Records provided >>
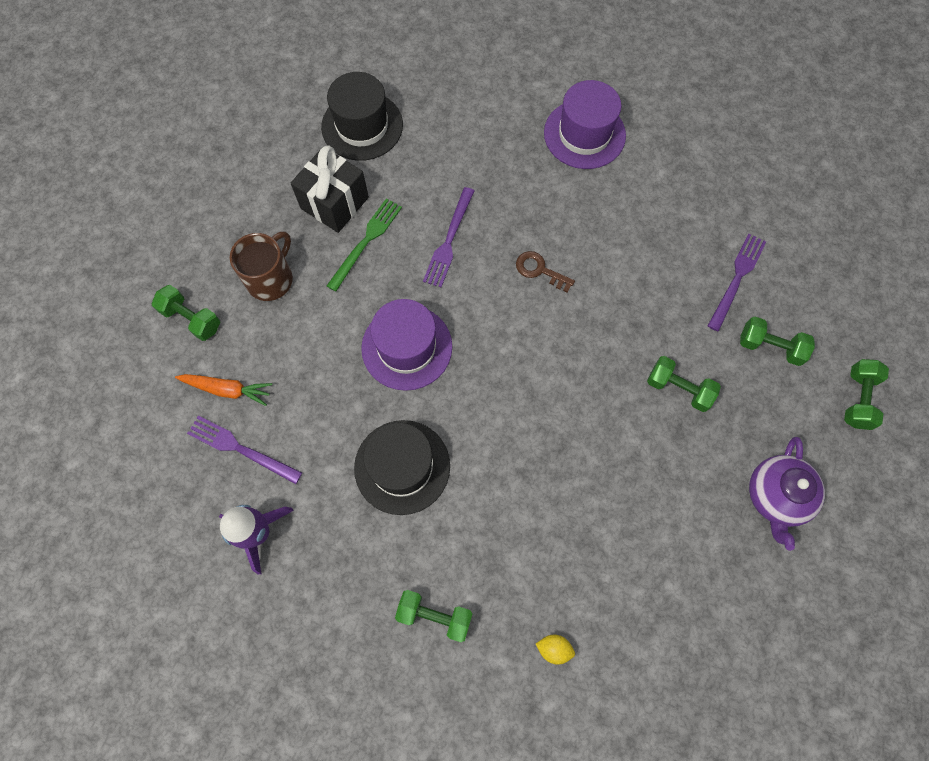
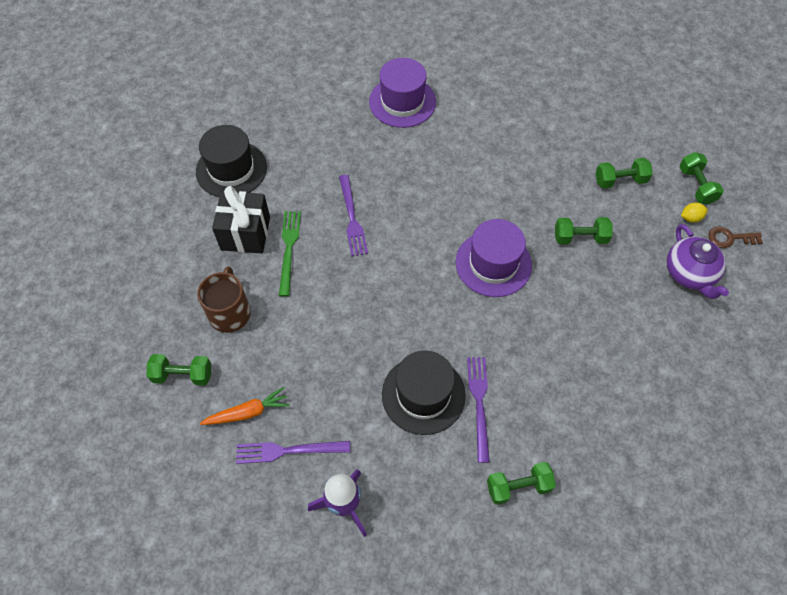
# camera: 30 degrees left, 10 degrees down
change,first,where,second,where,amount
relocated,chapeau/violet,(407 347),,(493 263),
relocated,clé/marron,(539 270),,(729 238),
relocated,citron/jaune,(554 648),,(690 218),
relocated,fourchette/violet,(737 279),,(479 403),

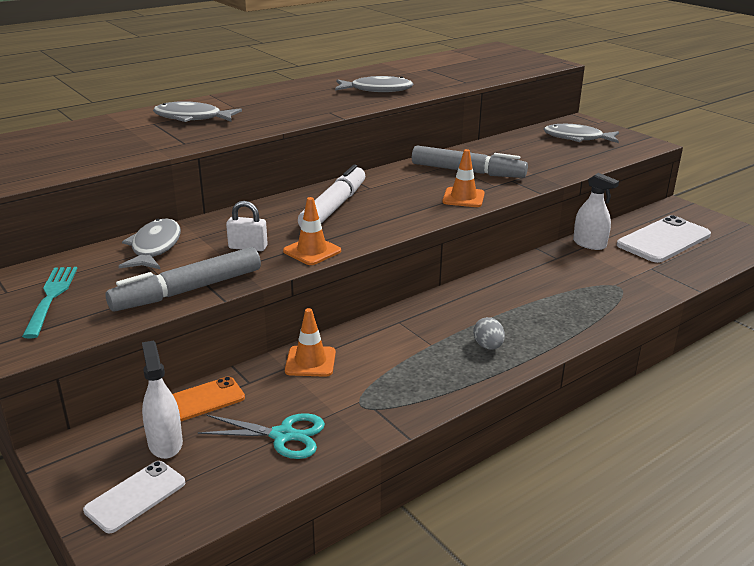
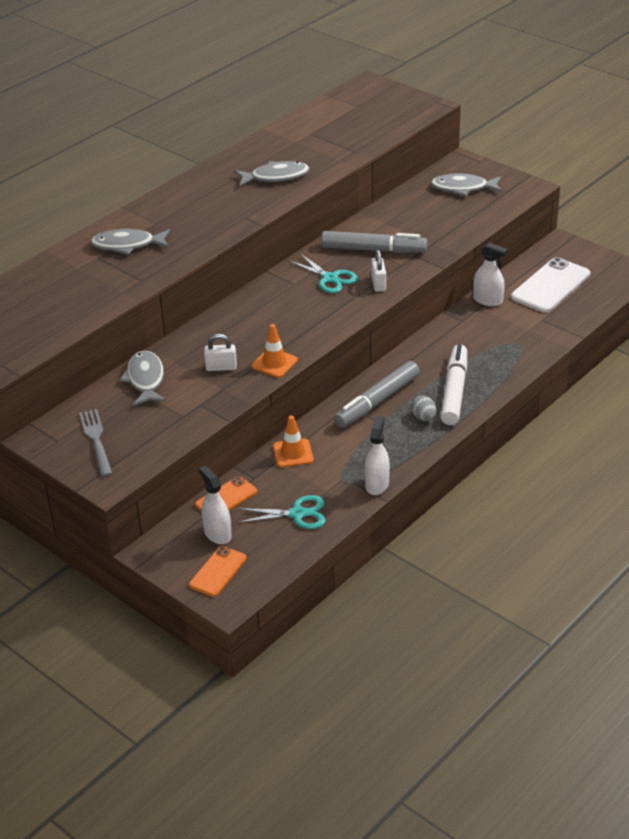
# camera: 10 degrees left, 10 degrees up
change,first,where,second,where,amount
colour,fourchette/turquoise,(51 298),fourchette/gris,(96 440),
colour,téléphone/blanc,(135 496),téléphone/orange,(218 571),
relocated,feutre/gris,(188 290),,(377 401),
relocated,feutre/blanc,(334 207),,(454 391),
exchanged,cône de chantier/orange,(463 198),cadenas/blanc,(378 284),
appeared,,,ciseaux/turquoise,(330 278),
appeared,,,vaporisateur/blanc,(377 484),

What you need to do >> From the entries, find how many lines contain "turquoise" and give the number alone.

Result of the exercise >> 2